> [Data under study]
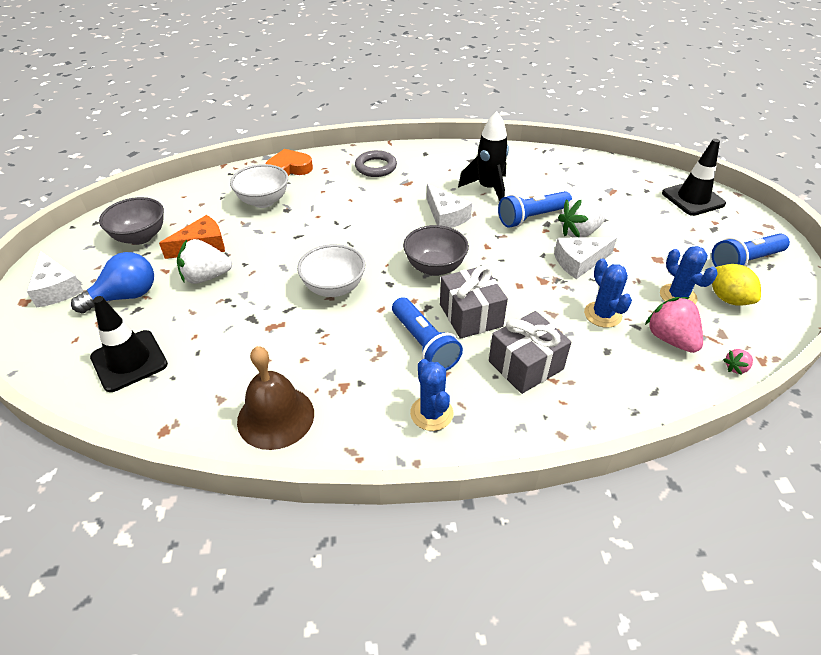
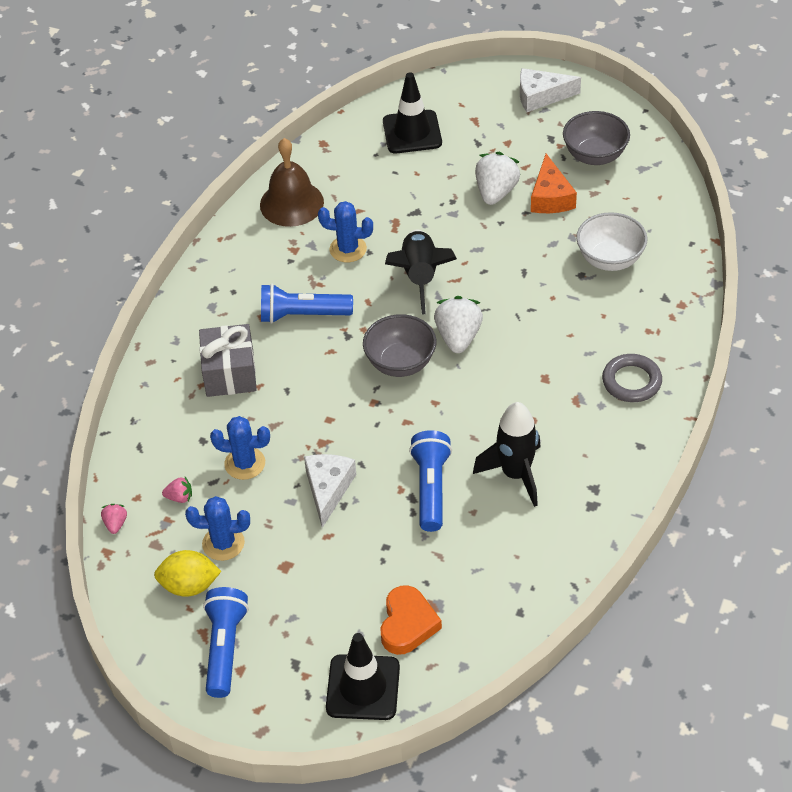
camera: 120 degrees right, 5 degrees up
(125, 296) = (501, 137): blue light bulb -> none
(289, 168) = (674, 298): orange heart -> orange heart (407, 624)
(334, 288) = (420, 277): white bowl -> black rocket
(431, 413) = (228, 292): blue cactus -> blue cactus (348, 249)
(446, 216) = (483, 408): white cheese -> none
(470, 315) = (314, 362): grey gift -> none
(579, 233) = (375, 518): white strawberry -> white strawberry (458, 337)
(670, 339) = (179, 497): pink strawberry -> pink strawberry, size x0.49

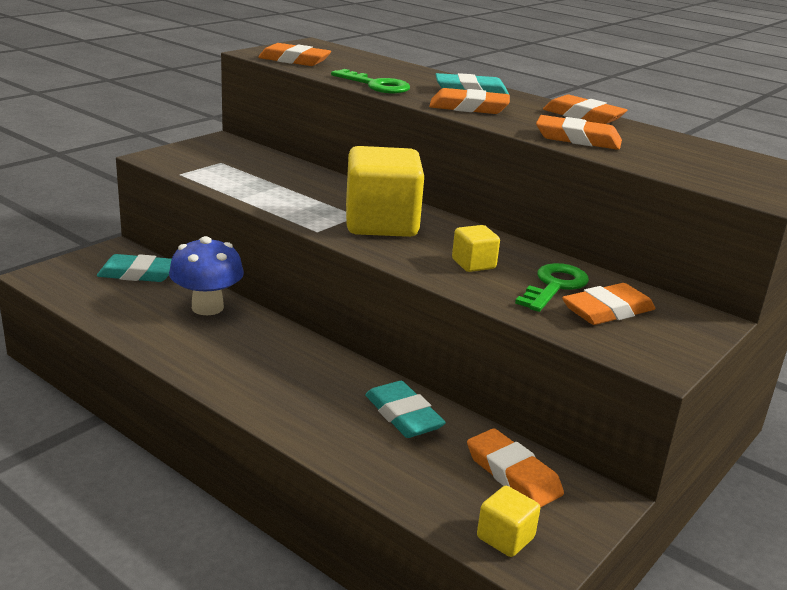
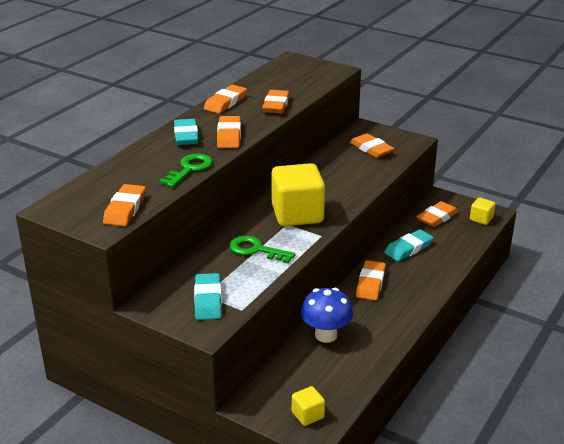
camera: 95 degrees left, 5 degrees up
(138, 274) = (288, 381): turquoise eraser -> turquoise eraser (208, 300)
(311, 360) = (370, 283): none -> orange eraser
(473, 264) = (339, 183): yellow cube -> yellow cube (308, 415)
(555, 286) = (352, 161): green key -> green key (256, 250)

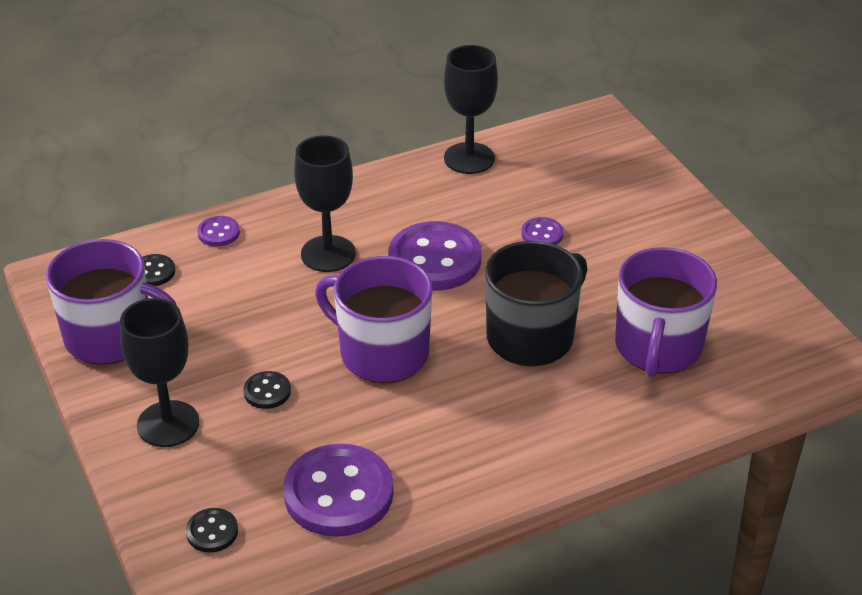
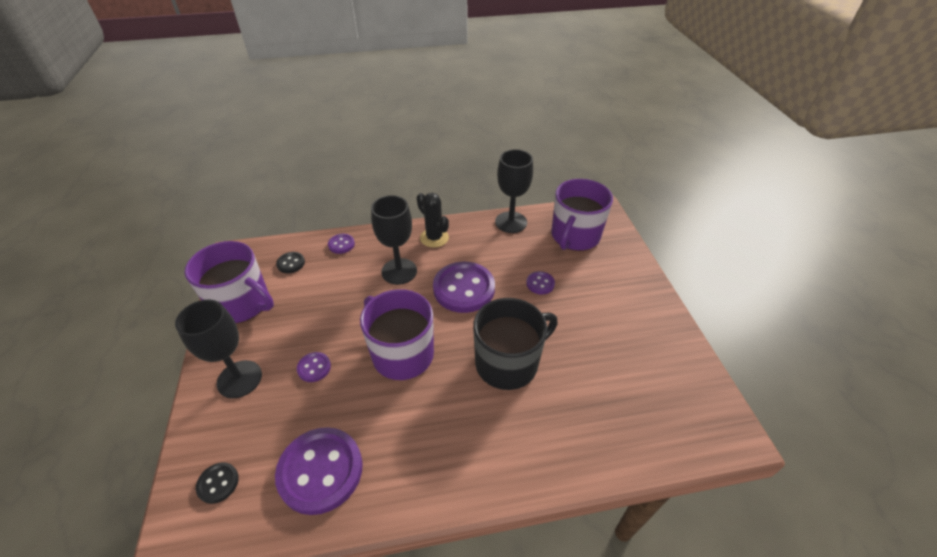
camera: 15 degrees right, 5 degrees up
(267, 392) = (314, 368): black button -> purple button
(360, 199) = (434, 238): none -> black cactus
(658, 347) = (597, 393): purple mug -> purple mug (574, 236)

> [Your objective] Exact copy, pictures excluded: restate every record above word for word.

> [Written solution]
camera: 120 degrees right, 5 degrees up
(125, 296) = (501, 137): blue light bulb -> none
(289, 168) = (674, 298): orange heart -> orange heart (407, 624)
(334, 288) = (420, 277): white bowl -> black rocket
(431, 413) = (228, 292): blue cactus -> blue cactus (348, 249)
(446, 216) = (483, 408): white cheese -> none
(470, 315) = (314, 362): grey gift -> none
(579, 233) = (375, 518): white strawberry -> white strawberry (458, 337)
(670, 339) = (179, 497): pink strawberry -> pink strawberry, size x0.49

camera: 95 degrees left, 5 degrees up
(138, 274) = (288, 381): turquoise eraser -> turquoise eraser (208, 300)
(311, 360) = (370, 283): none -> orange eraser
(473, 264) = (339, 183): yellow cube -> yellow cube (308, 415)
(555, 286) = (352, 161): green key -> green key (256, 250)

camera: 15 degrees right, 5 degrees up
(267, 392) = (314, 368): black button -> purple button
(360, 199) = (434, 238): none -> black cactus
(658, 347) = (597, 393): purple mug -> purple mug (574, 236)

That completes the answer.